**Exercise goal:** When you repeat the listing below, keep every word exactly and leave out each picture.

**Data provided:**
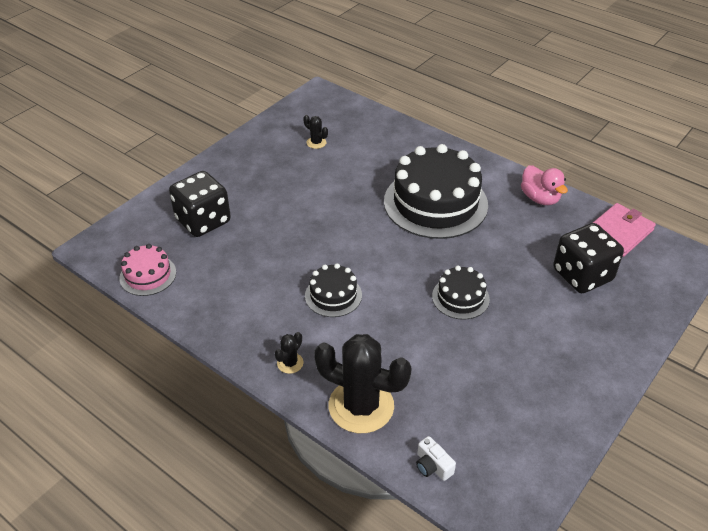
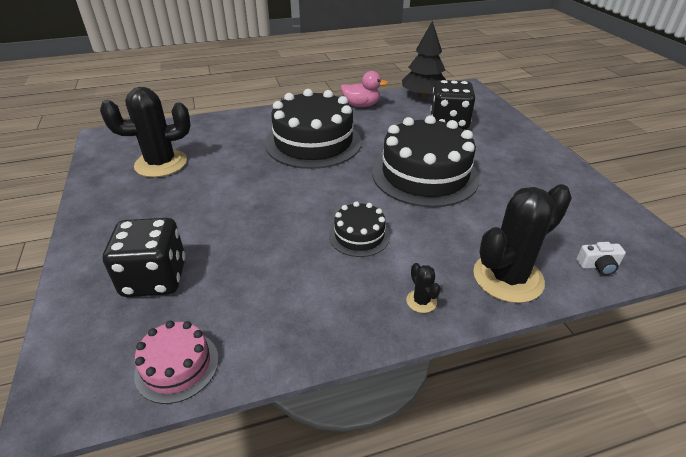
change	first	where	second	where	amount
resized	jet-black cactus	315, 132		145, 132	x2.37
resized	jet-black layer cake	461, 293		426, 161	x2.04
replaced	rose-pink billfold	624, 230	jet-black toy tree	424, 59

**Exercise response:**
change	first	where	second	where	amount
resized	jet-black cactus	315, 132		145, 132	x2.37
resized	jet-black layer cake	461, 293		426, 161	x2.04
replaced	rose-pink billfold	624, 230	jet-black toy tree	424, 59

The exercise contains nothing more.